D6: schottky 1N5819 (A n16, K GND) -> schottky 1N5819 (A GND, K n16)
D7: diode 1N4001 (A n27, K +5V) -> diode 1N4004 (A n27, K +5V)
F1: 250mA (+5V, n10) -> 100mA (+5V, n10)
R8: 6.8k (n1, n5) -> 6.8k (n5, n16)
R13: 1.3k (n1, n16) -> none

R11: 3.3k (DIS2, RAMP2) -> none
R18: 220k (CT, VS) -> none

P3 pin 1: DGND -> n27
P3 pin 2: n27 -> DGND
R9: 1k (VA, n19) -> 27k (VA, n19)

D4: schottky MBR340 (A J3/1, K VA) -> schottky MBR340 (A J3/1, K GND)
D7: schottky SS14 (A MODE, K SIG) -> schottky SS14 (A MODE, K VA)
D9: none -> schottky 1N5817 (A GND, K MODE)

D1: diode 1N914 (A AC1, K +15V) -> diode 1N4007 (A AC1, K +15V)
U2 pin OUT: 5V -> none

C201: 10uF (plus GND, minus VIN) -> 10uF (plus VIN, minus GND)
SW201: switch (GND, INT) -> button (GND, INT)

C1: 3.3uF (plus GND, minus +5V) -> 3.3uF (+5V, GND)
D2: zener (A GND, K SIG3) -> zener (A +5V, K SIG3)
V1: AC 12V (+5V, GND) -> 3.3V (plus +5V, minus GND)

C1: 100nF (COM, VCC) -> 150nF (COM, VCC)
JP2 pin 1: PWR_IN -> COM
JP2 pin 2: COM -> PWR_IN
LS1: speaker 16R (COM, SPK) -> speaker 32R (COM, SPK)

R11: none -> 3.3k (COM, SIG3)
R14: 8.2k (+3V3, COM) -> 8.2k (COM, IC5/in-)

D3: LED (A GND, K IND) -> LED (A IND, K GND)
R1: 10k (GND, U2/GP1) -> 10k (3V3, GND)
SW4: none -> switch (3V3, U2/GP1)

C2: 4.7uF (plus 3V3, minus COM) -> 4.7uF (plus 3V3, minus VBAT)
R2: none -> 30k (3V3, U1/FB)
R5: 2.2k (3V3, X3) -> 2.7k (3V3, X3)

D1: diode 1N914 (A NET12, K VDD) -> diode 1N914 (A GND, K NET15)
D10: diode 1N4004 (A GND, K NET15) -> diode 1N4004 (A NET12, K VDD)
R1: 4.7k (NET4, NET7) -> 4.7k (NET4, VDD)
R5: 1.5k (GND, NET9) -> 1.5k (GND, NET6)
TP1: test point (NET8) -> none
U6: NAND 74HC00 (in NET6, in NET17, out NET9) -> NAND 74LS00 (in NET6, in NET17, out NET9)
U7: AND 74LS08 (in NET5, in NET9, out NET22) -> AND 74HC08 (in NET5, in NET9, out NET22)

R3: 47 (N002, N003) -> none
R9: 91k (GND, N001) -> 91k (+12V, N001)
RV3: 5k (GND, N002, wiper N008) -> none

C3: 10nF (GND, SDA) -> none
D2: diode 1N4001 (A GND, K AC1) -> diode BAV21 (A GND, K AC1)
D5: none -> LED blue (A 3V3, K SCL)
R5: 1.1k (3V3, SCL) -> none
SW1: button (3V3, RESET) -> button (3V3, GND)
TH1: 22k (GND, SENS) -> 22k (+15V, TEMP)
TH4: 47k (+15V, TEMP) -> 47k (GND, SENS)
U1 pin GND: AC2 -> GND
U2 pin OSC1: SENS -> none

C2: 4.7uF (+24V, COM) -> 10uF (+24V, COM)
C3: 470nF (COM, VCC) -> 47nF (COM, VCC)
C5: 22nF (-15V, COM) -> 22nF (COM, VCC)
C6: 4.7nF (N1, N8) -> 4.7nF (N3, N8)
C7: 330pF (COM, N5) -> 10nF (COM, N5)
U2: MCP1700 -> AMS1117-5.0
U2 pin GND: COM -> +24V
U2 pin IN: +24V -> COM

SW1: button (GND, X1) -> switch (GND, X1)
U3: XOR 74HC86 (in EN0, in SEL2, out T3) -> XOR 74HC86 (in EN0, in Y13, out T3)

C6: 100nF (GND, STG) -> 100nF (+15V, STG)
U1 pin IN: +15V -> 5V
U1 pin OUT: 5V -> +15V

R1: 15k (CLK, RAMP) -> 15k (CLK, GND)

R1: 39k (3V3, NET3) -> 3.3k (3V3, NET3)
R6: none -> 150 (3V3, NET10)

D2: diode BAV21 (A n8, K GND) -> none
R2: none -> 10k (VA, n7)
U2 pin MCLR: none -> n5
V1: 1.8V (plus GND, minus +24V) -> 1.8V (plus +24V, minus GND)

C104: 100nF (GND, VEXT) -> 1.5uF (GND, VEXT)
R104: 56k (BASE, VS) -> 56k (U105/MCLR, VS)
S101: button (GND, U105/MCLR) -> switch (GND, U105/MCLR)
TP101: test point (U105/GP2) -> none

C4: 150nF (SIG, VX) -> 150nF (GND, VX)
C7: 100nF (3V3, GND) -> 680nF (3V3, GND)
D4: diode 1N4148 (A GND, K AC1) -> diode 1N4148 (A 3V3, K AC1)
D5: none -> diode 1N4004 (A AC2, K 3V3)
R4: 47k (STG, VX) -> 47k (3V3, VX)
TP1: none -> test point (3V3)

--- TASK INSTRUCTIONS ---
Copy out every line of the data in which the word "MODE" is found.

--- WRITTEN ANSWER ---
D7: schottky SS14 (A MODE, K SIG) -> schottky SS14 (A MODE, K VA)
D9: none -> schottky 1N5817 (A GND, K MODE)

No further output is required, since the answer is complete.